Extracted records:
-- Opening Marker --
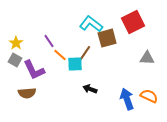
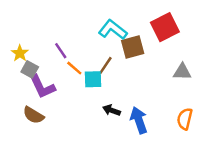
gray square: (15, 60) -> (30, 69), moved
brown semicircle: (27, 93) -> (33, 115), turned 36
orange semicircle: (149, 96) -> (185, 119), turned -102
blue arrow: (127, 99) -> (139, 120), moved

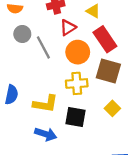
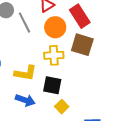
yellow square: (112, 108) -> (62, 107), moved

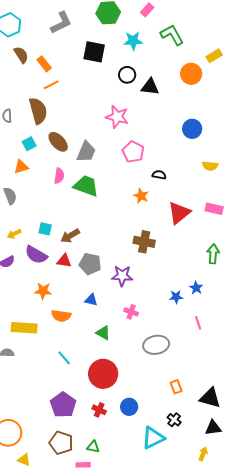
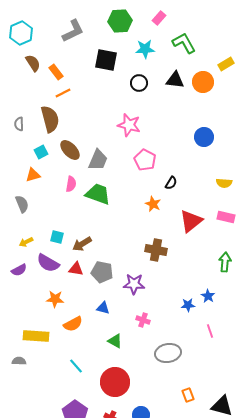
black triangle: (150, 87) -> (175, 80), moved
yellow semicircle: (210, 166) -> (224, 183), moved
black semicircle: (159, 175) -> (171, 183), turned 112
orange semicircle: (61, 316) -> (73, 324), turned -36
-- Closing Marker --
▶ PROBLEM REQUIREMENTS
Nothing but the lines from the one holding "black semicircle: (159, 175)" through the last line of the data may be output, and each must match exactly.

▶ EXERCISE ANSWER
black semicircle: (159, 175) -> (171, 183), turned 112
orange semicircle: (61, 316) -> (73, 324), turned -36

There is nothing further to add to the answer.